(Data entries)
╔══

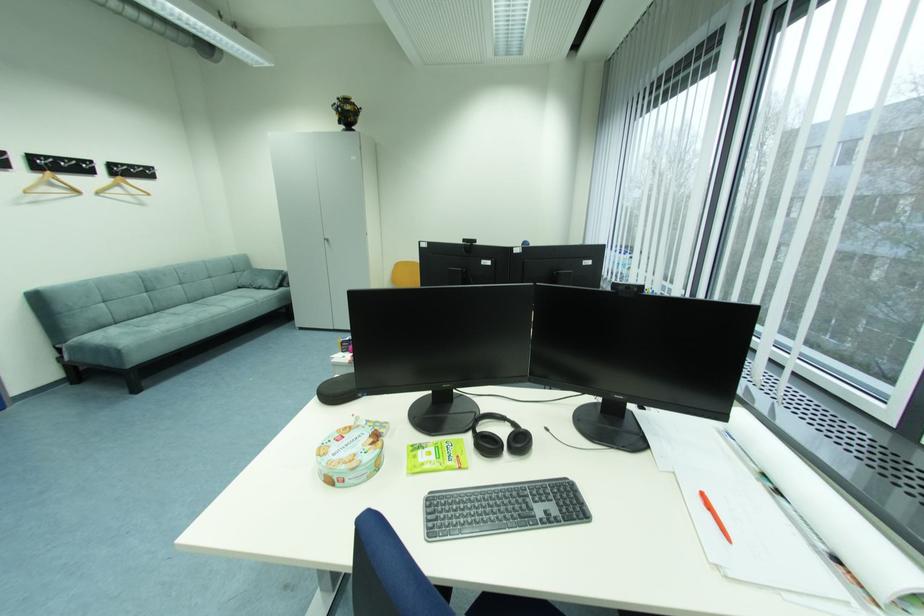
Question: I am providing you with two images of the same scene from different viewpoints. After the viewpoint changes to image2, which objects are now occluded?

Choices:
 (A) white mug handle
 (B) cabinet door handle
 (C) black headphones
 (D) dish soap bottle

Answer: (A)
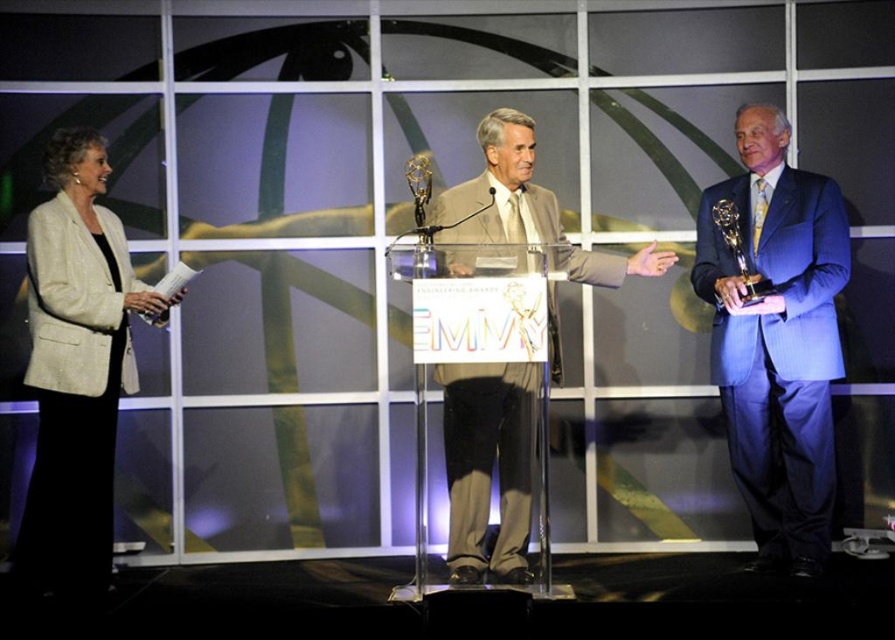
You are a photographer at the awards ceremony and need to capture a closeup shot of the blue pinstripe suit at right and the light beige fabric suit at center. Which suit will appear narrower in the photo?

The blue pinstripe suit at right is thinner than the light beige fabric suit at center, so it will appear narrower in the photo.

You are an event coordinator planning to place a decorative ribbon on the light beige fabric jacket at left. Where exactly should you place it based on the jacket location?

The light beige fabric jacket at left is located at point (77, 368), so place the ribbon at that coordinate to ensure it aligns correctly with the jacket.

You are a photographer positioned at the camera. You need to capture a closeup shot of the blue pinstripe suit at right. Given that your camera can focus on subjects within 3 meters, will you be able to take the closeup without moving closer?

The blue pinstripe suit at right is 3.52 meters away from the camera. Since the camera can only focus within 3 meters, you will need to move closer to take the closeup shot.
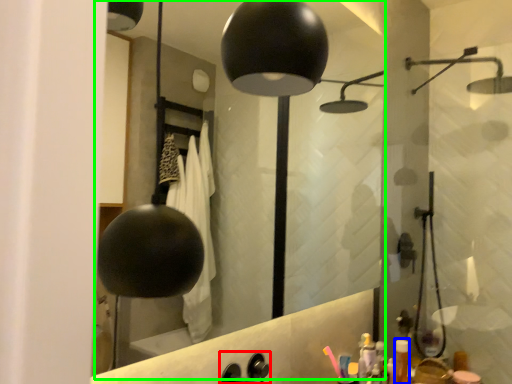
Question: Based on their relative distances, which object is nearer to faucet (highlighted by a red box)? Choose from toiletry (highlighted by a blue box) and mirror (highlighted by a green box).

Choices:
 (A) toiletry
 (B) mirror

Answer: (A)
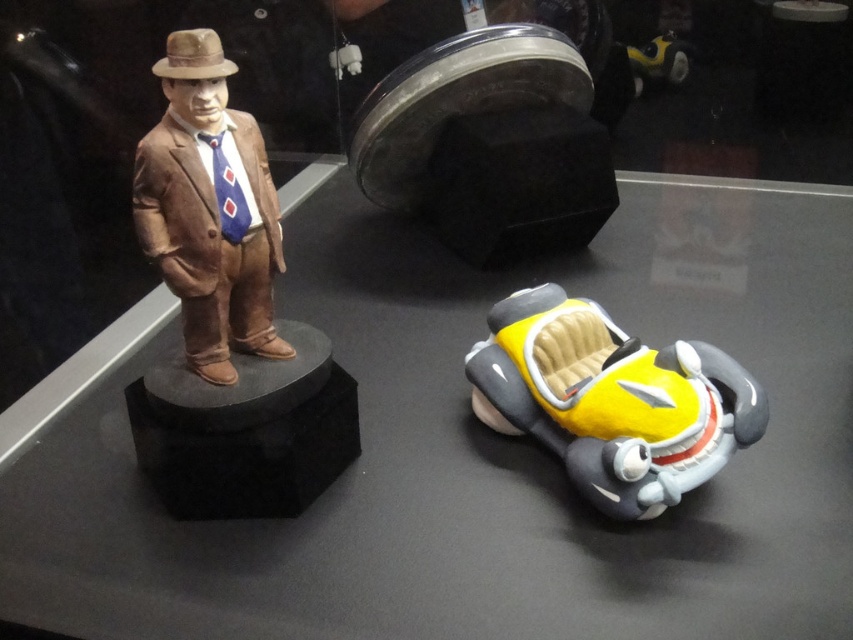
Question: Does yellow matte car at lower right appear on the left side of matte brown statue at left?

Choices:
 (A) no
 (B) yes

Answer: (A)

Question: Considering the relative positions of yellow matte car at lower right and matte brown statue at left in the image provided, where is yellow matte car at lower right located with respect to matte brown statue at left?

Choices:
 (A) right
 (B) left

Answer: (A)

Question: Does yellow matte car at lower right appear on the right side of matte brown statue at left?

Choices:
 (A) no
 (B) yes

Answer: (B)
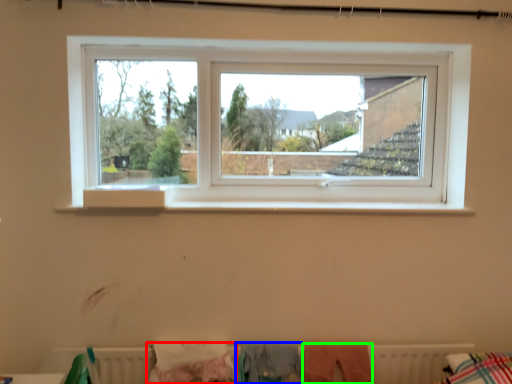
Question: Which object is positioned closest to clothing (highlighted by a red box)? Select from clothing (highlighted by a blue box) and clothing (highlighted by a green box).

Choices:
 (A) clothing
 (B) clothing

Answer: (A)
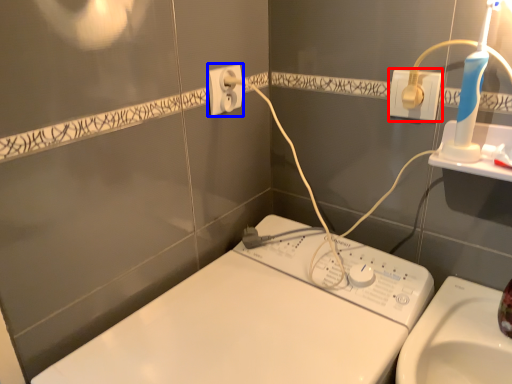
Question: Which point is closer to the camera, power plugs and sockets (highlighted by a red box) or power plugs and sockets (highlighted by a blue box)?

Choices:
 (A) power plugs and sockets
 (B) power plugs and sockets

Answer: (A)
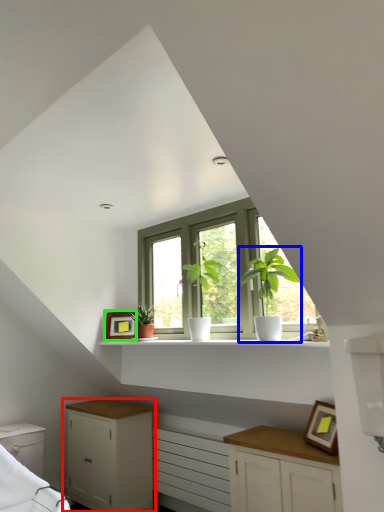
Question: Which object is the closest to the cabinetry (highlighted by a red box)? Choose among these: houseplant (highlighted by a blue box) or picture frame (highlighted by a green box).

Choices:
 (A) houseplant
 (B) picture frame

Answer: (B)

╚══

Which lines in the records contain the word "left"? Pick out each of those lines and copy it in full.

You are an event coordinator planning to place a decorative ribbon on the light beige fabric jacket at left. Where exactly should you place it based on the jacket location?
The light beige fabric jacket at left is located at point (77, 368), so place the ribbon at that coordinate to ensure it aligns correctly with the jacket.
Question: Does yellow matte car at lower right appear on the left side of matte brown statue at left?
Question: Considering the relative positions of yellow matte car at lower right and matte brown statue at left in the image provided, where is yellow matte car at lower right located with respect to matte brown statue at left?
 (B) left
Question: Does yellow matte car at lower right appear on the right side of matte brown statue at left?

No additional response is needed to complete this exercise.